» **WHAT IS EXPECTED**
Copy every line of the entries below word for word, leaving out the pictures.

[Records from a data collection]
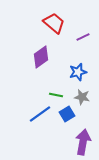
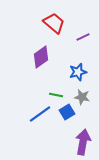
blue square: moved 2 px up
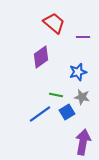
purple line: rotated 24 degrees clockwise
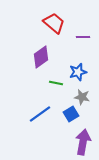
green line: moved 12 px up
blue square: moved 4 px right, 2 px down
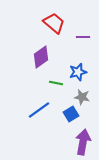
blue line: moved 1 px left, 4 px up
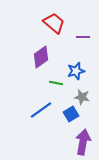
blue star: moved 2 px left, 1 px up
blue line: moved 2 px right
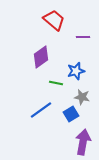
red trapezoid: moved 3 px up
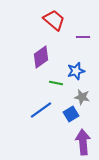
purple arrow: rotated 15 degrees counterclockwise
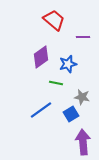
blue star: moved 8 px left, 7 px up
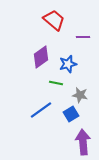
gray star: moved 2 px left, 2 px up
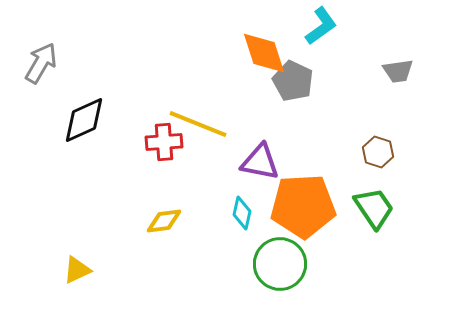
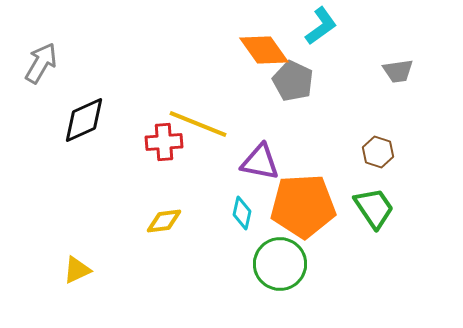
orange diamond: moved 3 px up; rotated 18 degrees counterclockwise
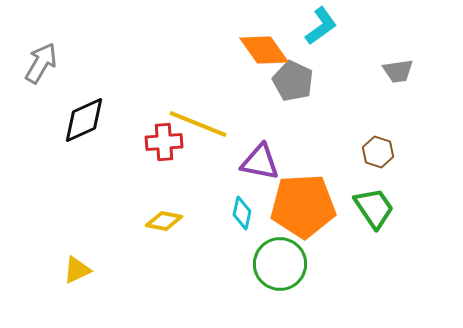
yellow diamond: rotated 18 degrees clockwise
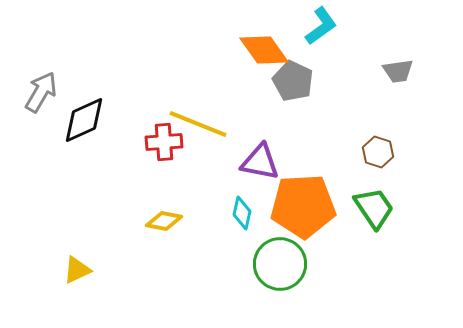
gray arrow: moved 29 px down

» **COMPLETE RESPONSE**
blue square: moved 2 px up
purple line: rotated 24 degrees clockwise
green line: moved 12 px up
blue square: moved 4 px right, 2 px down
blue line: moved 1 px left, 4 px up
blue star: moved 2 px left, 1 px up
blue line: moved 2 px right
red trapezoid: moved 3 px up
purple arrow: rotated 15 degrees counterclockwise
blue star: moved 8 px left, 7 px up
gray star: moved 2 px left, 2 px up
orange diamond: moved 3 px up; rotated 18 degrees counterclockwise
yellow diamond: rotated 18 degrees clockwise
gray arrow: moved 29 px down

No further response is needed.